▸ **Description of the task**:
Repeat exactly the line that contains "none -> brown brick A3:A5 level 1" and every line after it, down to the last line of the entries below. Do not include pictures.

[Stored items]
# # # # # # #
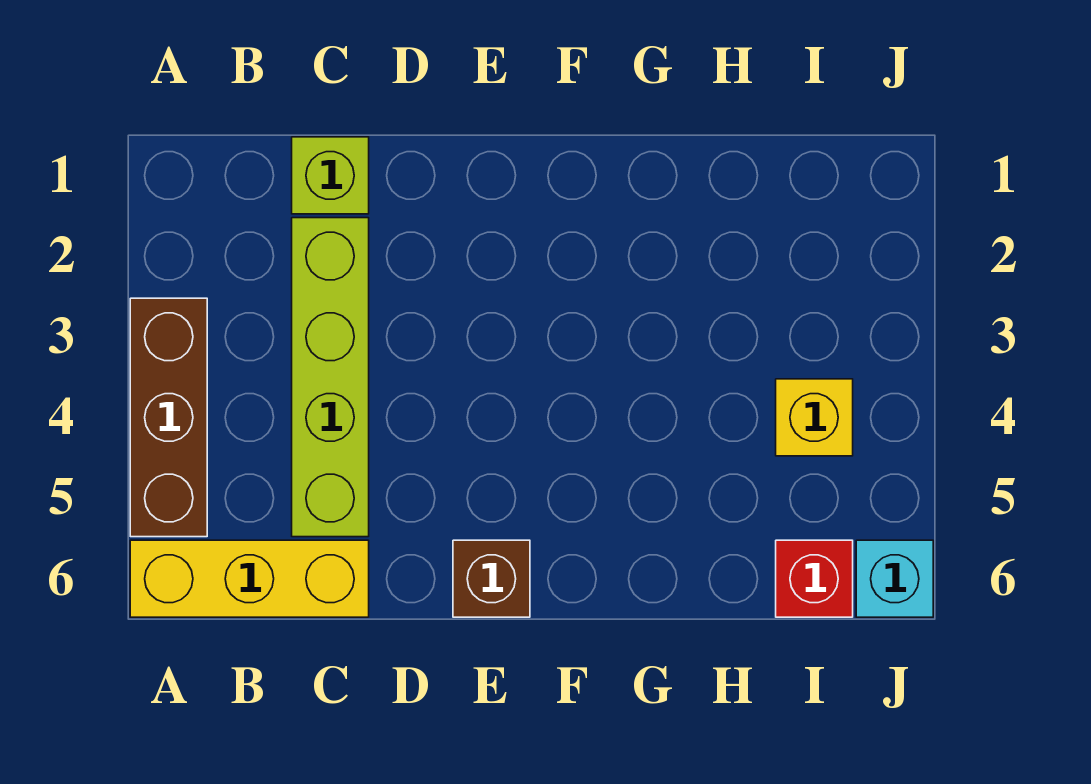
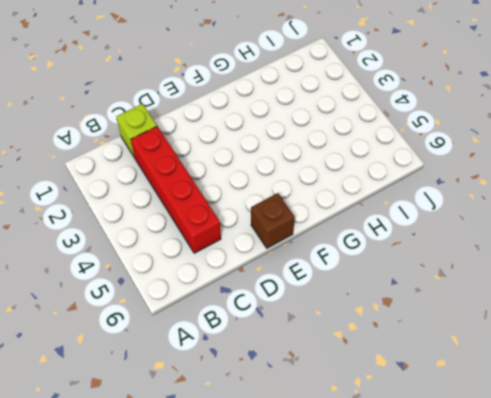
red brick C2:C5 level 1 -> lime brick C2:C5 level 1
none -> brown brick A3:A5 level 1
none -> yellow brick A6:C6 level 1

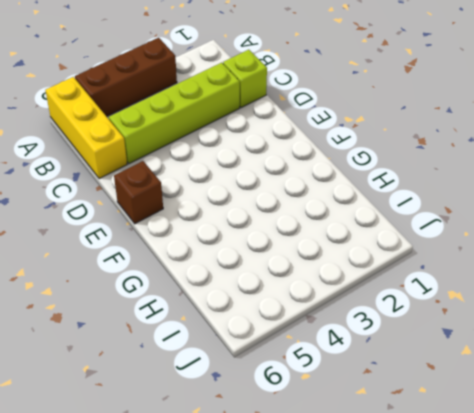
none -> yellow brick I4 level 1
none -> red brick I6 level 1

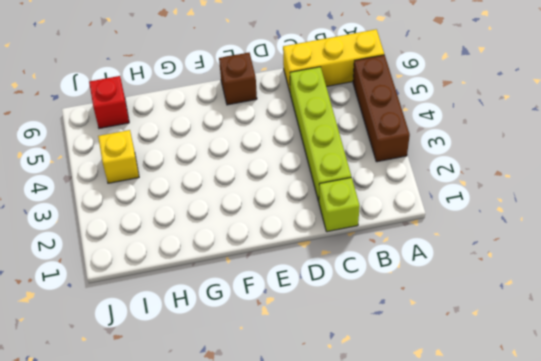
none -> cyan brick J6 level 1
# # # # # # #
▸ **Response box**:
none -> brown brick A3:A5 level 1
none -> yellow brick A6:C6 level 1

none -> yellow brick I4 level 1
none -> red brick I6 level 1

none -> cyan brick J6 level 1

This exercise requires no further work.